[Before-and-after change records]
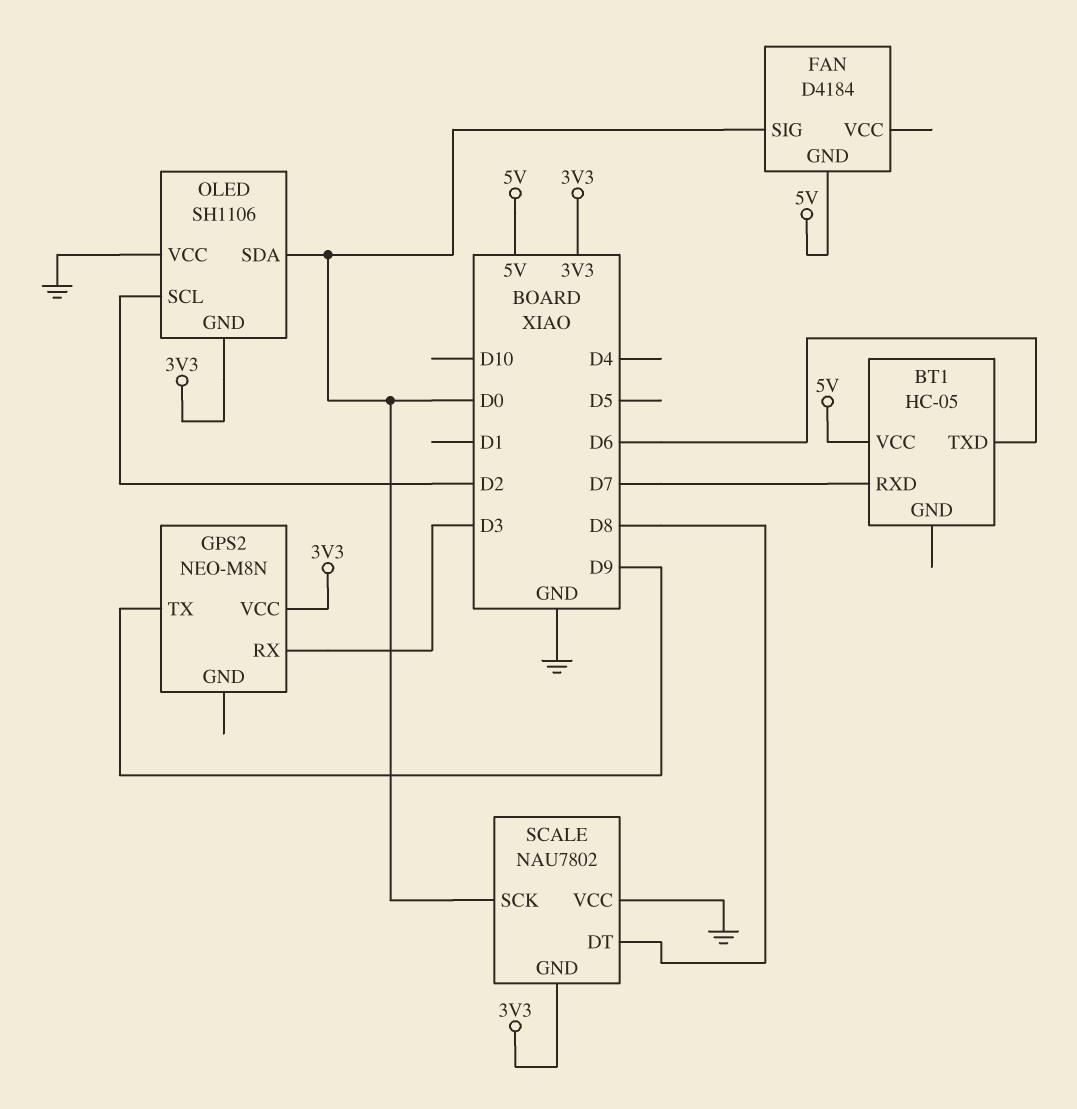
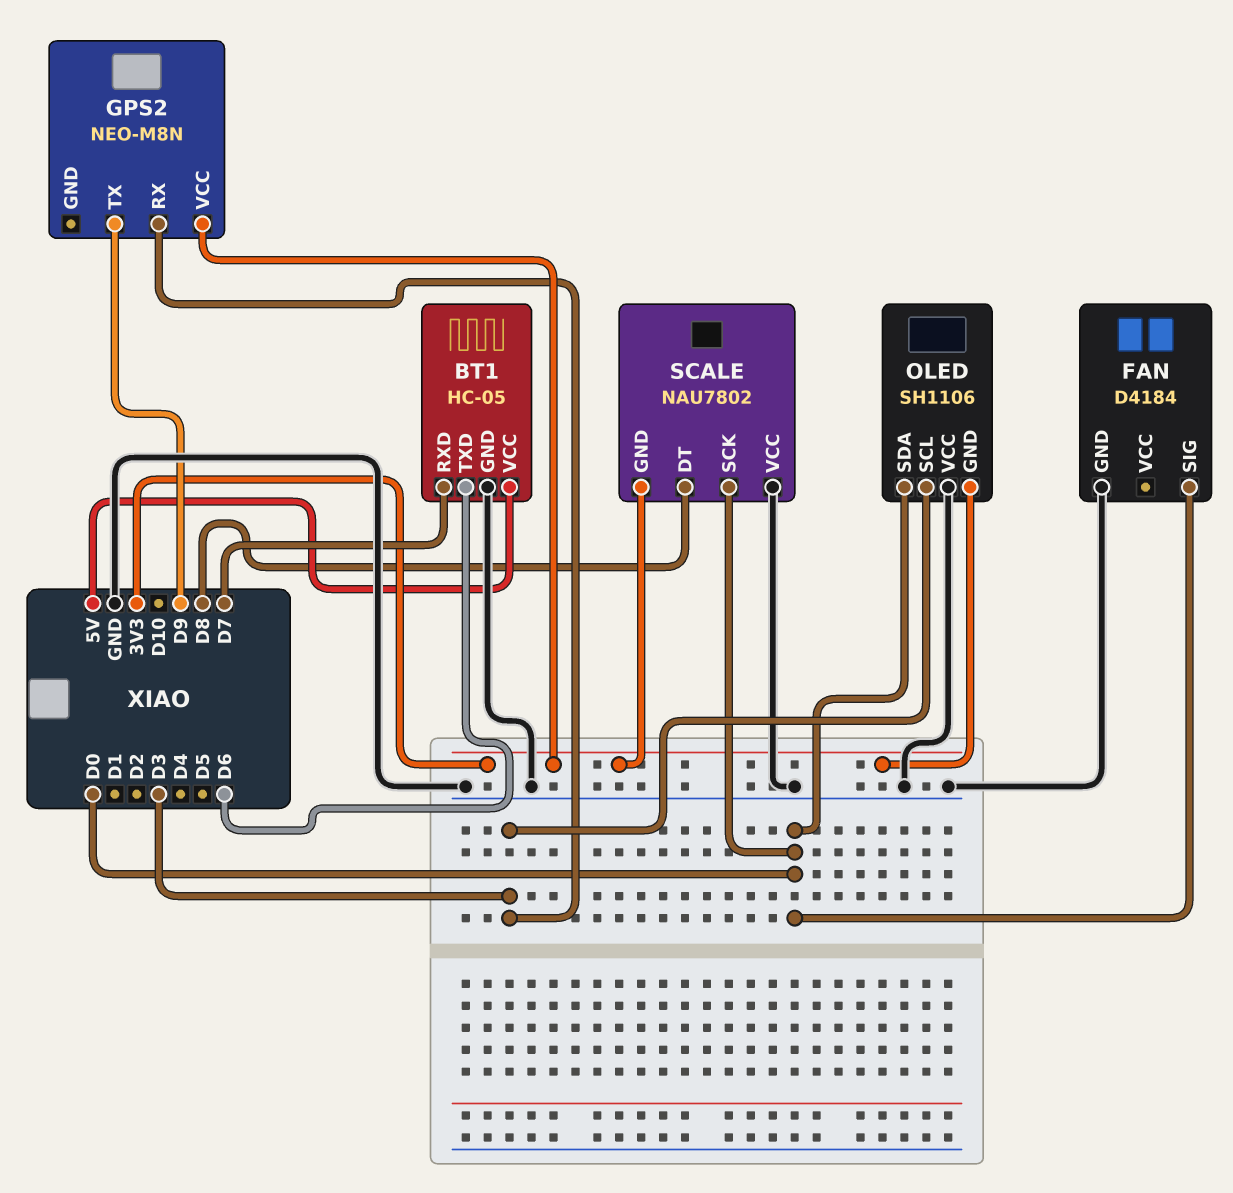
BT1 pin GND: none -> GND
FAN pin GND: 5V -> GND
OLED pin SCL: D2 -> D3

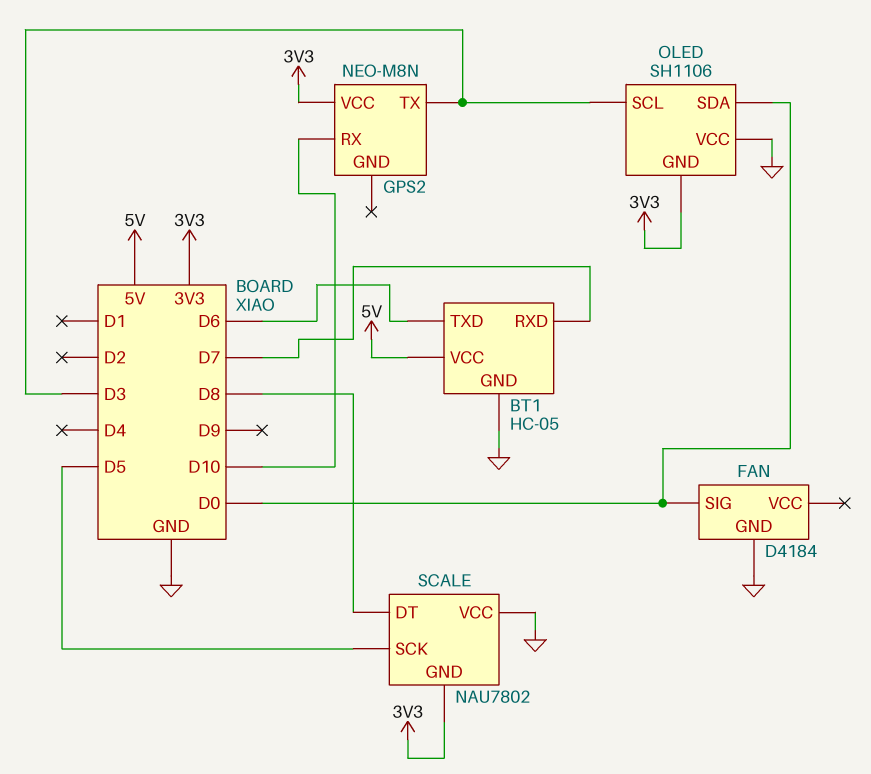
GPS2 pin RX: D3 -> D10
GPS2 pin TX: D9 -> D3
SCALE pin SCK: D0 -> D5

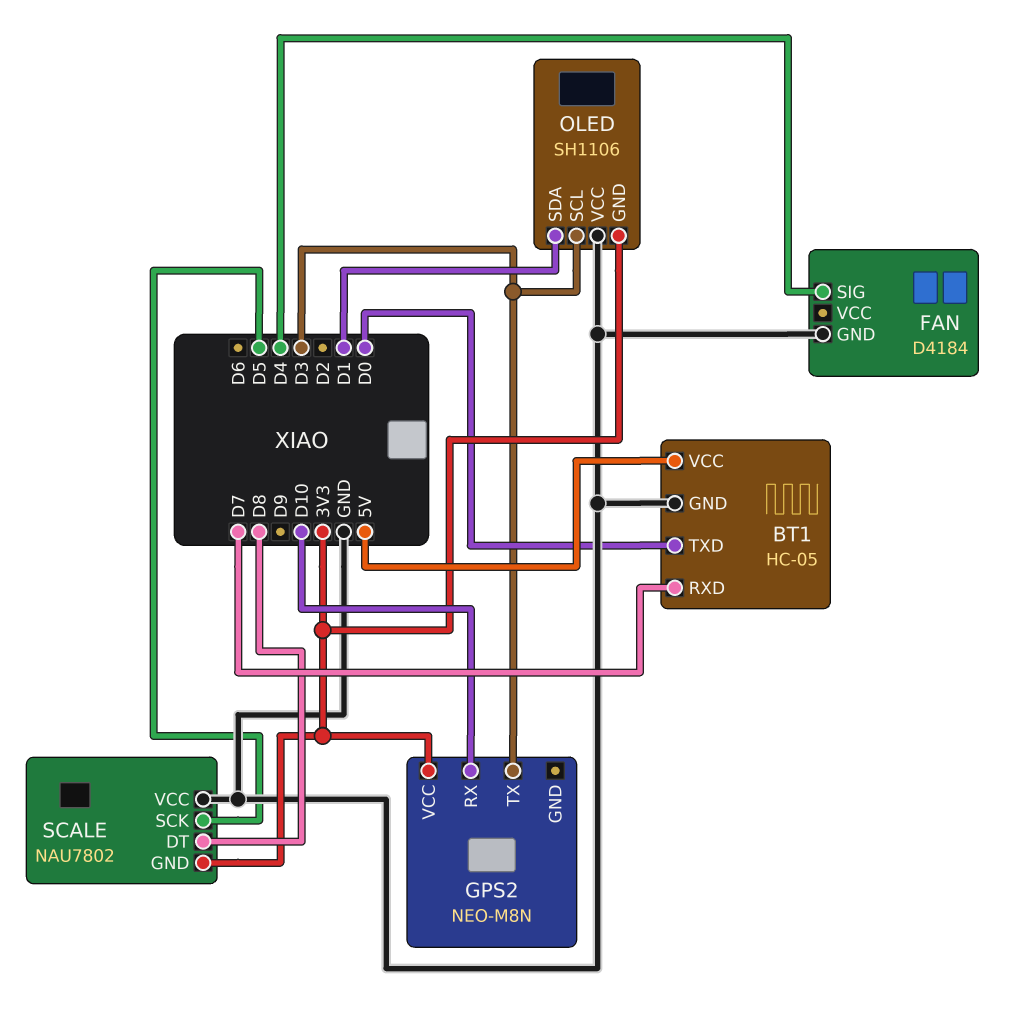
BT1 pin TXD: D6 -> D0
FAN pin SIG: D0 -> D4
OLED pin SDA: D0 -> D1

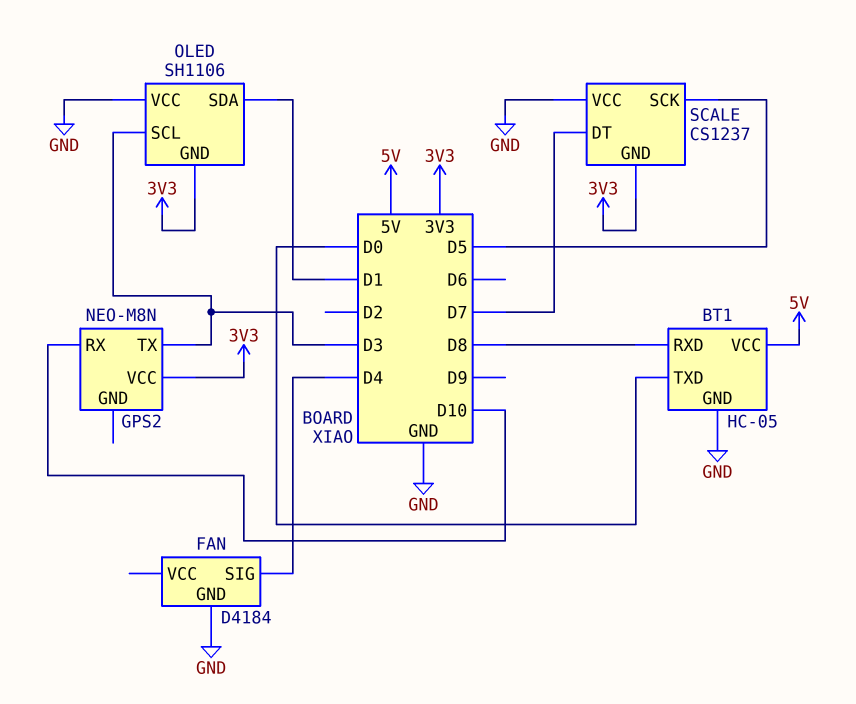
BT1 pin RXD: D7 -> D8
SCALE: NAU7802 -> CS1237
SCALE pin DT: D8 -> D7

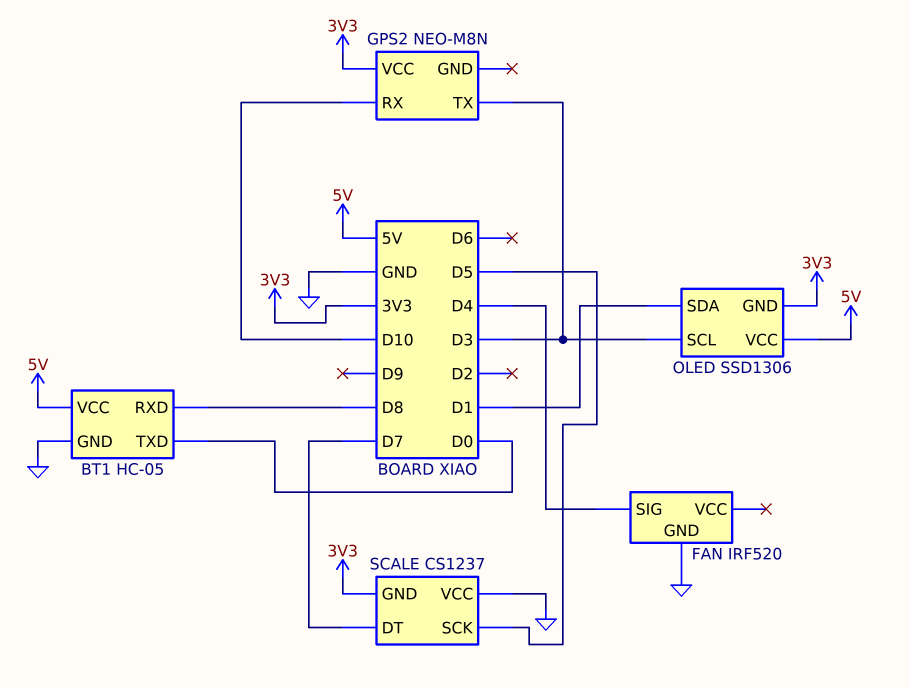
FAN: D4184 -> IRF520
OLED: SH1106 -> SSD1306
OLED pin VCC: GND -> 5V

WHAT IS REQUIRED:
Go through the records above, find every line with the word "OLED", and list those lines.

PROBLEM SOLUTION:
OLED pin SCL: D2 -> D3
OLED pin SDA: D0 -> D1
OLED: SH1106 -> SSD1306
OLED pin VCC: GND -> 5V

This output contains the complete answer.